= Beginning of Section =
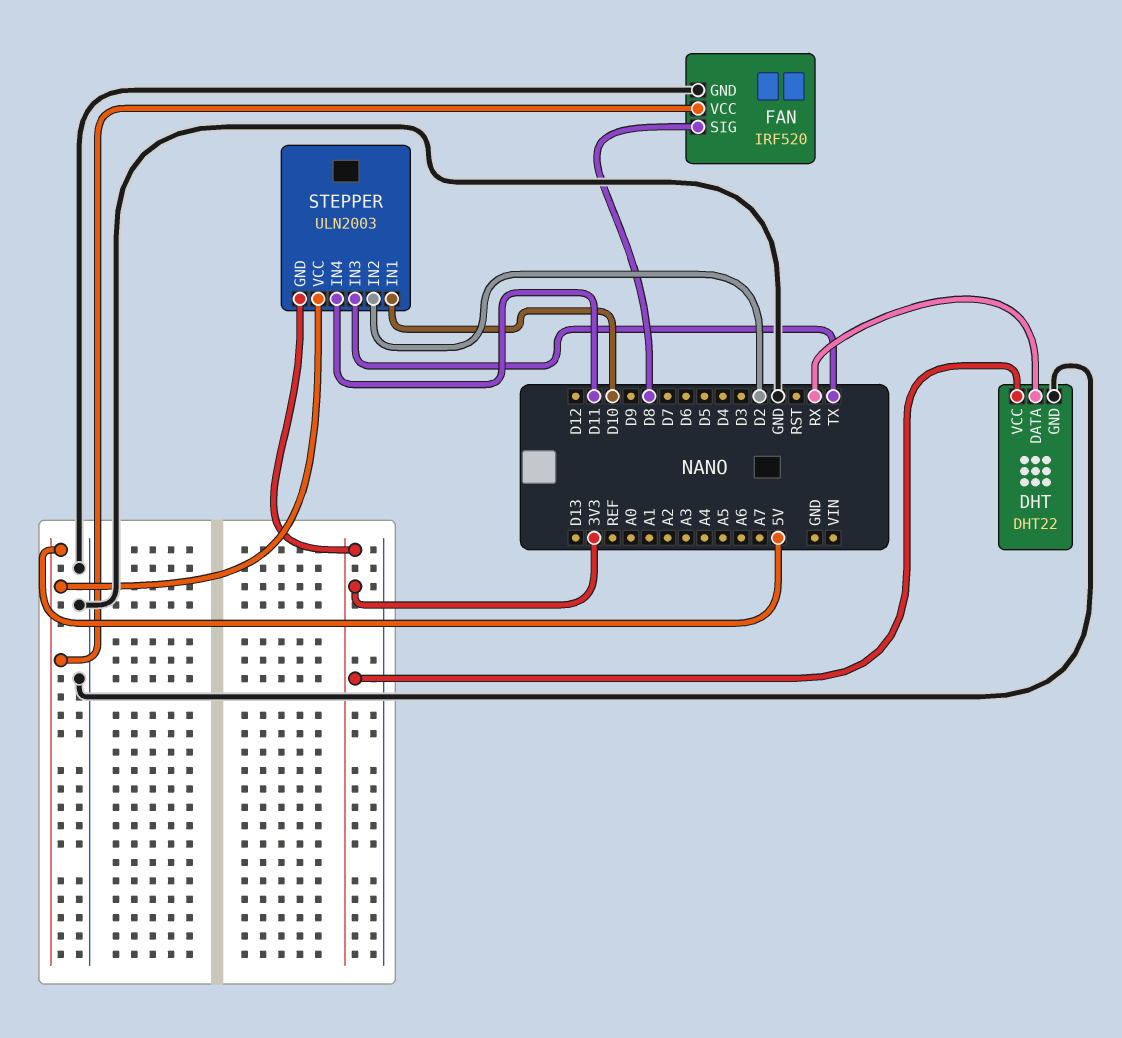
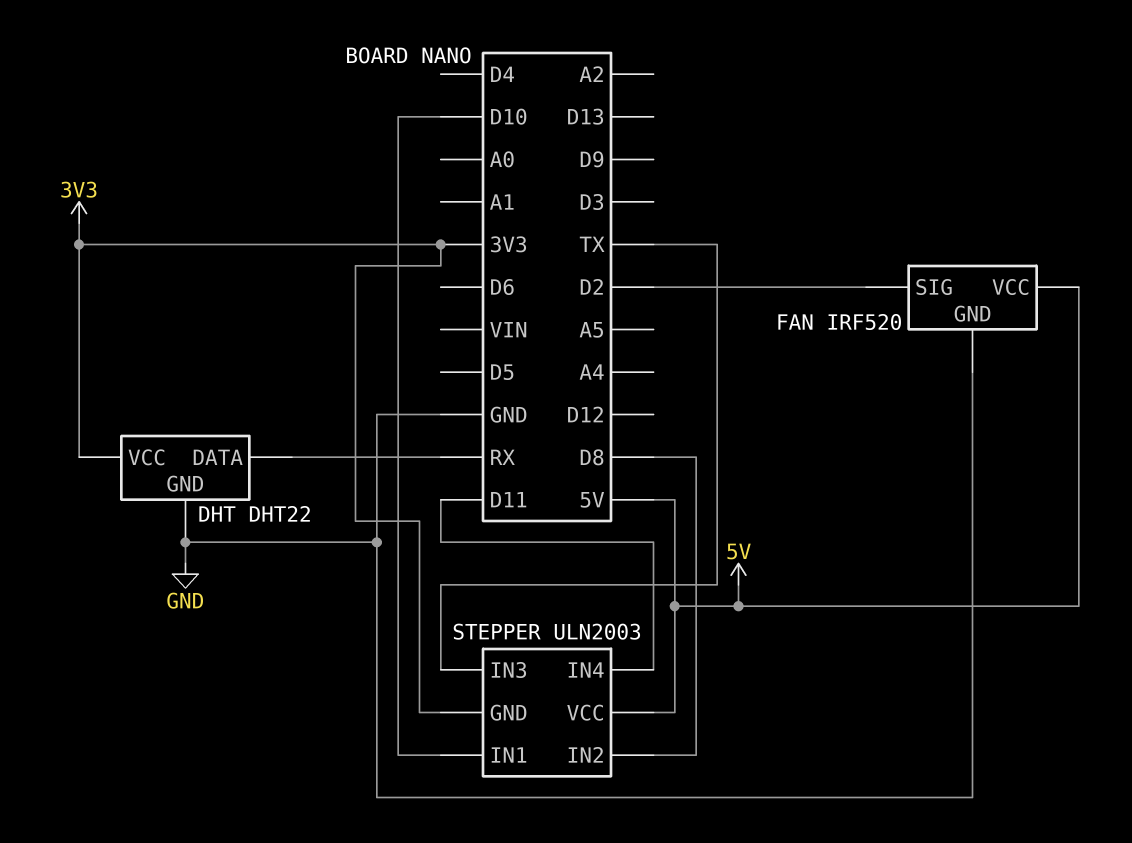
FAN pin SIG: D8 -> D2
STEPPER pin IN2: D2 -> D8

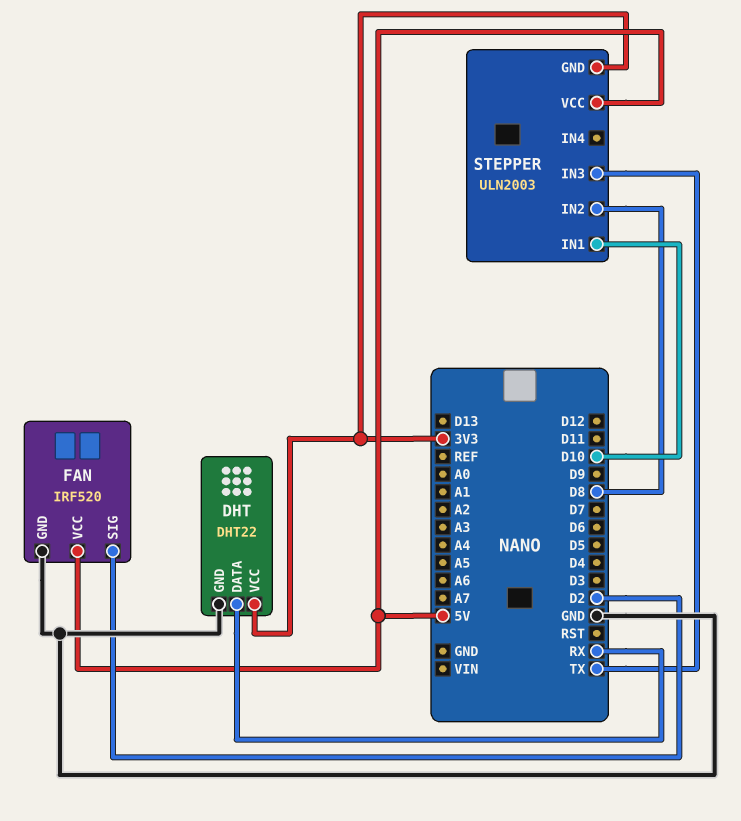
STEPPER pin IN4: D11 -> none

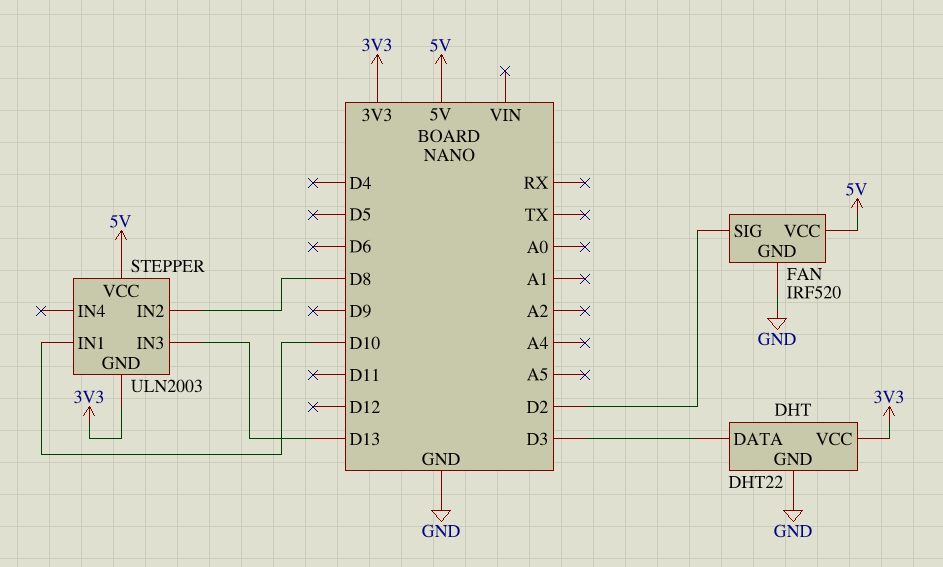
DHT pin DATA: RX -> D3
STEPPER pin IN3: TX -> D13

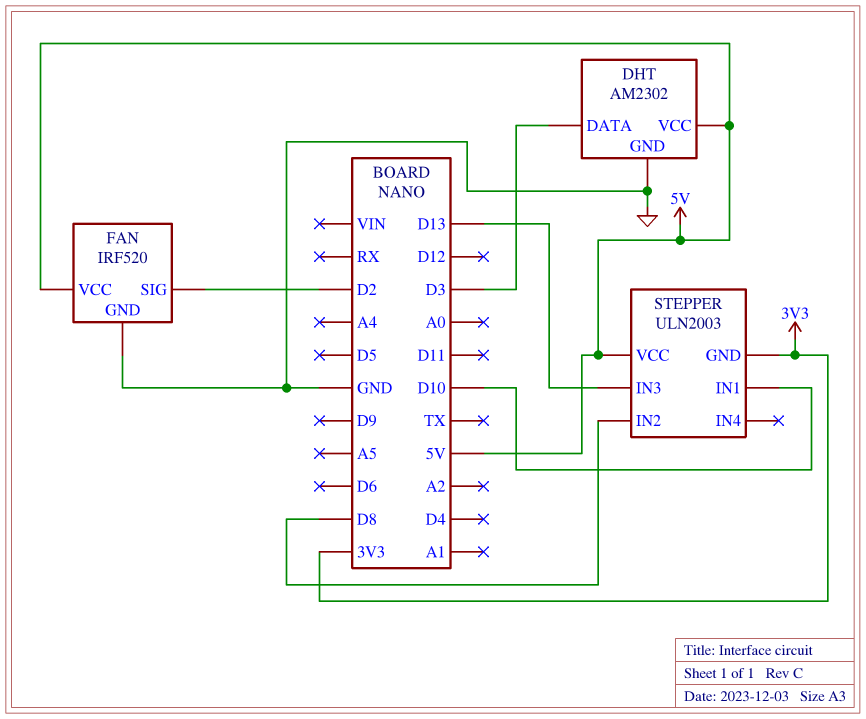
DHT: DHT22 -> AM2302
DHT pin VCC: 3V3 -> 5V

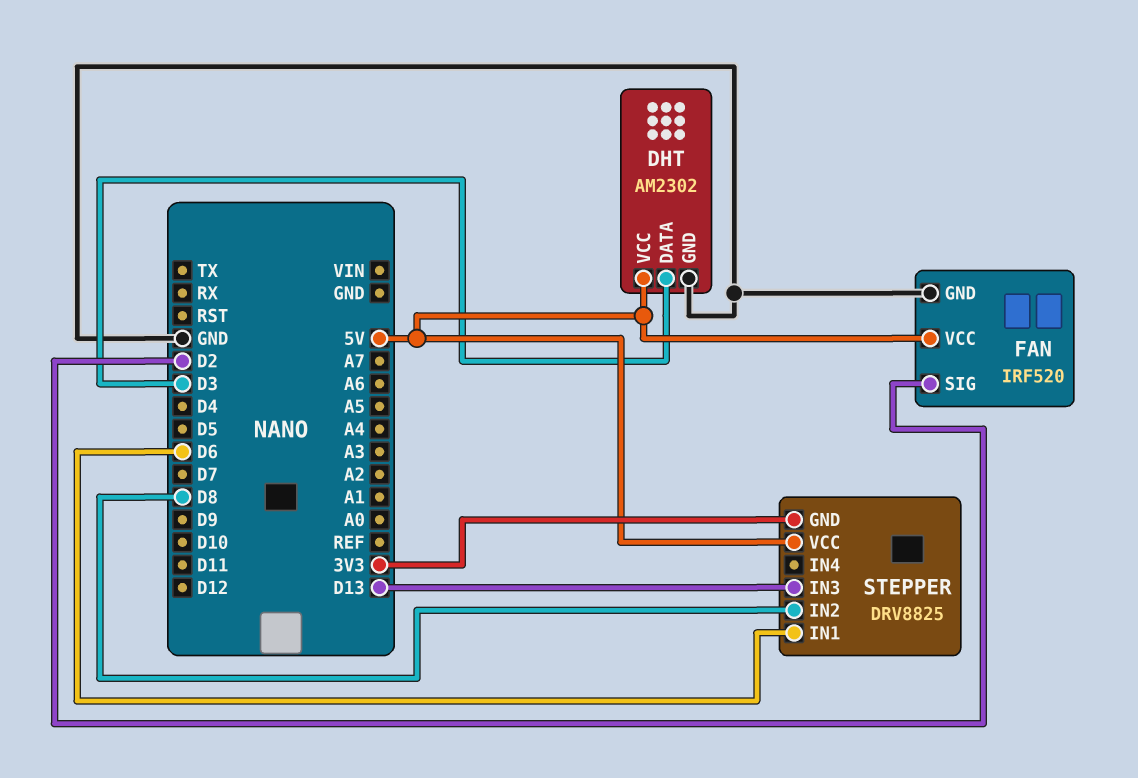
STEPPER: ULN2003 -> DRV8825
STEPPER pin IN1: D10 -> D6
= End of Section =
WHAT IS BEING ASKED:
Copy each line of the records that has "STEPPER" in it.

THE ANSWER:
STEPPER pin IN2: D2 -> D8
STEPPER pin IN4: D11 -> none
STEPPER pin IN3: TX -> D13
STEPPER: ULN2003 -> DRV8825
STEPPER pin IN1: D10 -> D6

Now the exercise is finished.